[Collected data entries]
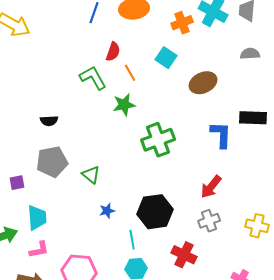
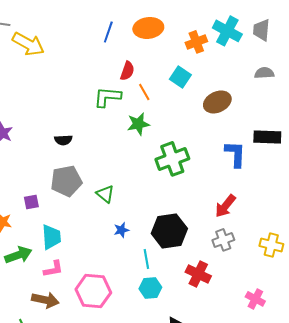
green L-shape: (93, 78) -> (107, 97), turned -56

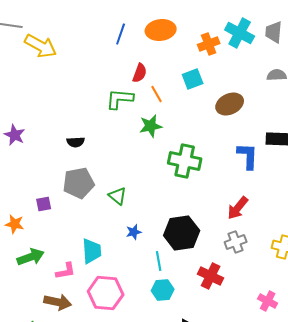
cyan square: (180, 77) -> (193, 79), turned 35
green cross: (172, 159) -> (185, 161), turned 32
cyan trapezoid: (51, 237) -> (92, 251), moved

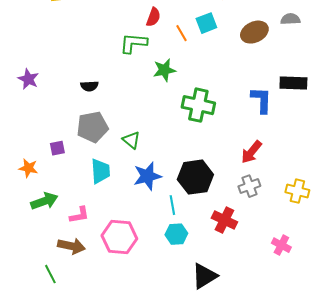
orange line: (157, 94) -> (181, 33), moved
brown ellipse: (230, 104) -> (254, 32), moved
blue star: (134, 232) -> (147, 176), size x1.8
cyan trapezoid: (92, 251) -> (100, 171), moved

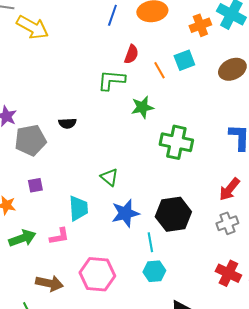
gray pentagon: (92, 127) -> (30, 140), moved
pink L-shape: (79, 215) -> (59, 236), moved
red cross: (224, 220) -> (228, 273), moved

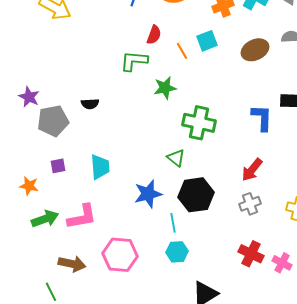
green triangle: (109, 177) -> (176, 158), moved
cyan trapezoid: (78, 208) -> (100, 167), moved
pink L-shape: (59, 236) -> (82, 217), size x1.5

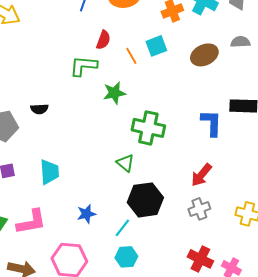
blue star: (148, 194) -> (86, 214), moved, size x0.7
cyan line: (173, 223) -> (122, 228), turned 48

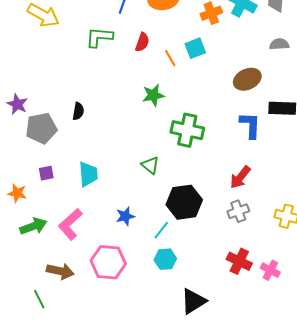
brown ellipse: (204, 55) -> (247, 79), moved
green L-shape: (83, 66) -> (99, 37), moved
black semicircle: (39, 109) -> (78, 111), turned -78
green triangle: (125, 163) -> (150, 165), moved
pink L-shape: (31, 222) -> (70, 224), turned 148

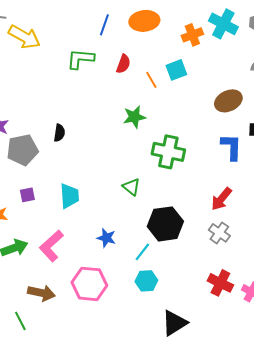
gray cross: (238, 211) -> (219, 233), turned -35
blue star: (125, 216) -> (106, 238), turned 30

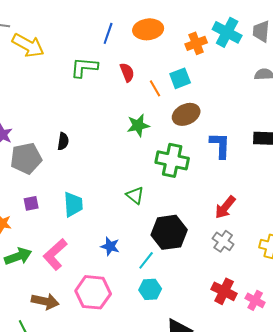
red semicircle: (123, 64) -> (127, 72), turned -42
brown ellipse: (228, 101) -> (186, 114), moved
blue L-shape: (231, 147) -> (220, 145), moved

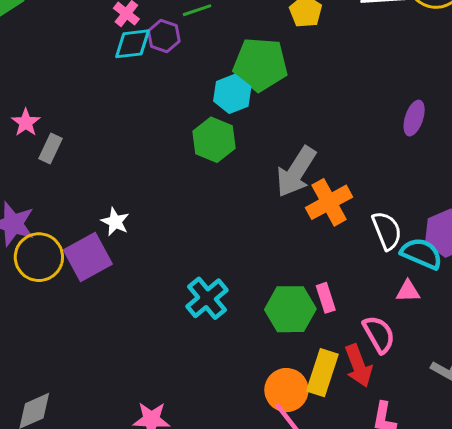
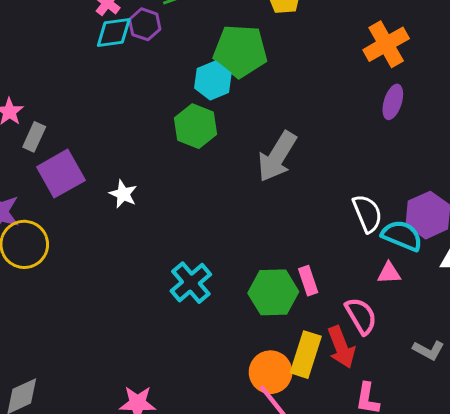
orange cross: (329, 202) -> (386, 44), moved
white star: (115, 222) -> (123, 194), moved
purple square: (88, 257) -> (61, 174), moved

What the task requires: Your answer should consist of each line of the data above in which the word "ellipse" occurs.

Response to the task:
brown ellipse: (230, 104) -> (254, 32), moved
brown ellipse: (204, 55) -> (247, 79), moved
brown ellipse: (228, 101) -> (186, 114), moved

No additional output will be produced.